Top of RECORDS PROVIDED
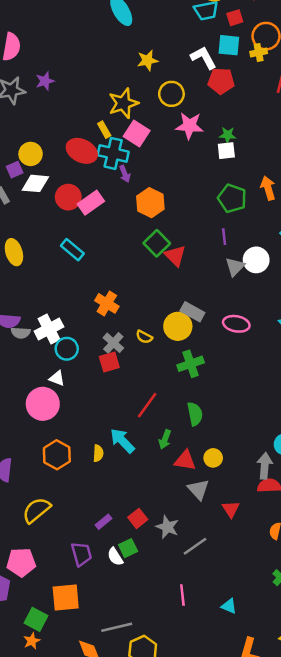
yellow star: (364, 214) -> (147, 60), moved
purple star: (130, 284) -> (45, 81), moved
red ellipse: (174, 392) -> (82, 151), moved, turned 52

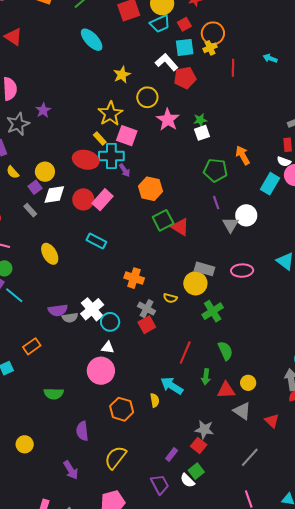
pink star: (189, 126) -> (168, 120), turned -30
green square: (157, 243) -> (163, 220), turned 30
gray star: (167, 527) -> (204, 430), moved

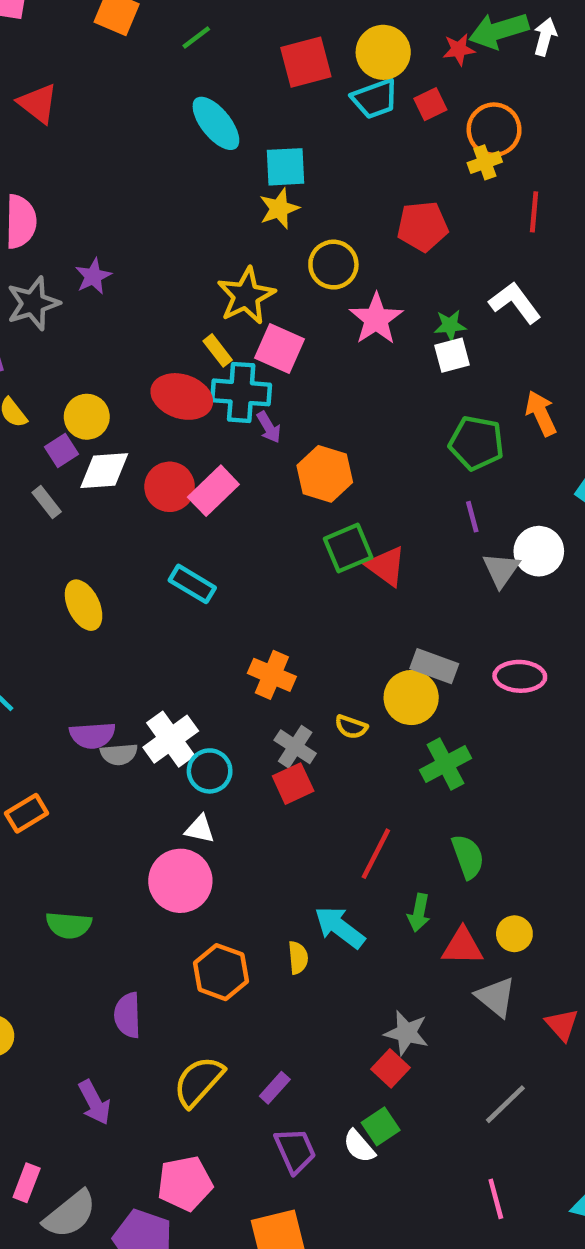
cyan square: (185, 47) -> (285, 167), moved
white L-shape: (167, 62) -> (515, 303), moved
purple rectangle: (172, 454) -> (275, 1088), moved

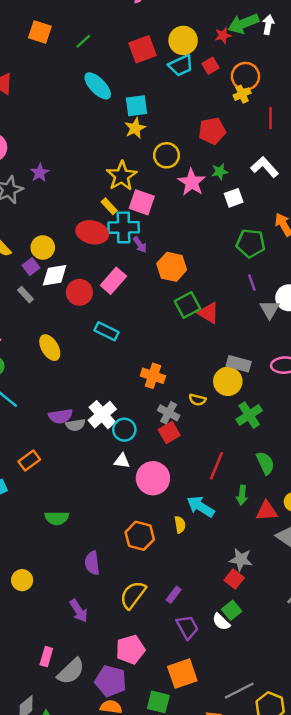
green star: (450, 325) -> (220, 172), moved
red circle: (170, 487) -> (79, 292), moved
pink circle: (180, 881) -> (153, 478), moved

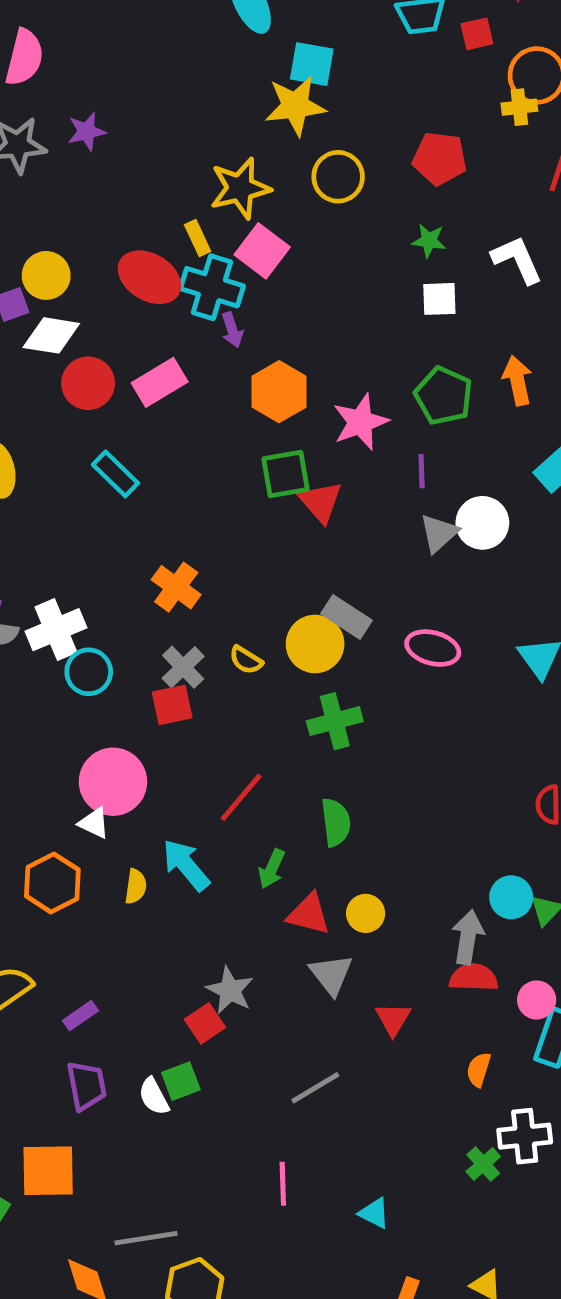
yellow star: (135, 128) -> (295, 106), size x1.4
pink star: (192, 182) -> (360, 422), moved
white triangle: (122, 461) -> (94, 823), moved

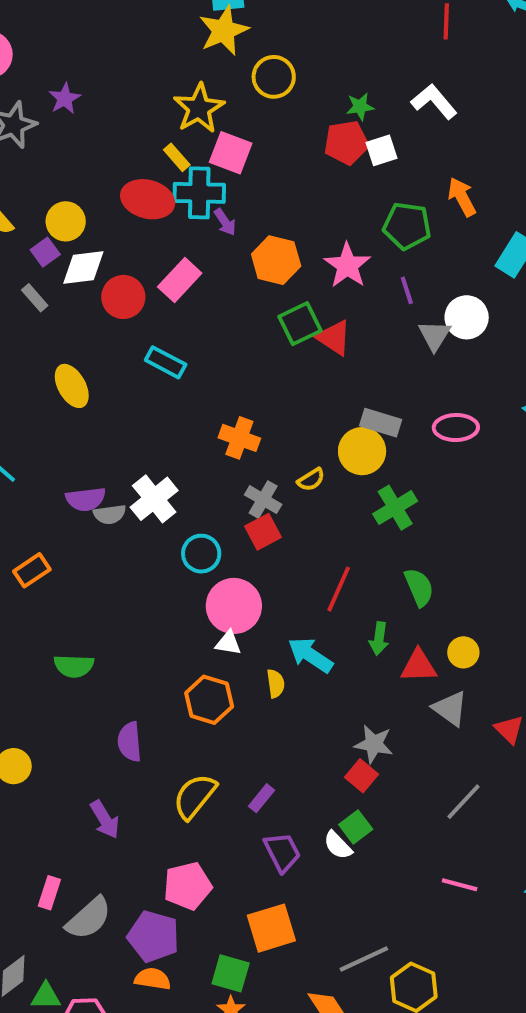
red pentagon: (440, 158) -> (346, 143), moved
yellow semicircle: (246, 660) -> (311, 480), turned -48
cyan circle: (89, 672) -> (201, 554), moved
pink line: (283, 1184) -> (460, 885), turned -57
Bottom of RECORDS PROVIDED
Top of RECORDS PROVIDED
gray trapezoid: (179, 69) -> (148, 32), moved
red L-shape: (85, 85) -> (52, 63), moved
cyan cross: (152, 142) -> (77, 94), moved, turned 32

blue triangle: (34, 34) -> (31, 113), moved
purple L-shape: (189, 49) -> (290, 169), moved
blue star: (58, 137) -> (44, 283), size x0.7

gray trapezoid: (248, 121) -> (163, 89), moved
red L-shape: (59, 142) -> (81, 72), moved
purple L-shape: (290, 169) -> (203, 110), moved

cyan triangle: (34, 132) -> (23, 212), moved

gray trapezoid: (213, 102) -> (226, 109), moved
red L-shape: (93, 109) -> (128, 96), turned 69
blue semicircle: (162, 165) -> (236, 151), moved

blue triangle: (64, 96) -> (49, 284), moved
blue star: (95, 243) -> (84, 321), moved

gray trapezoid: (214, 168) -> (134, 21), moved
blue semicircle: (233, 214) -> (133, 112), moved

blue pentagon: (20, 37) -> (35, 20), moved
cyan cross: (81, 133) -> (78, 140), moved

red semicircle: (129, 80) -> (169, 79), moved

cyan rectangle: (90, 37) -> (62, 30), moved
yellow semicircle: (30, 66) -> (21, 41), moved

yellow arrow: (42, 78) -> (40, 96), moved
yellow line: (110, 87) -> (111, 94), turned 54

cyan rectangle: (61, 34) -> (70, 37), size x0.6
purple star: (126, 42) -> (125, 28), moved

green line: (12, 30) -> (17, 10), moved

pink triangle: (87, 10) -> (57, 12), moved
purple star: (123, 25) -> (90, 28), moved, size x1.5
Bottom of RECORDS PROVIDED
PROBLEM TO SOLVE: Only a number is needed here: how many lines of the data include the word "cyan"?

ANSWER TO THE PROBLEM: 7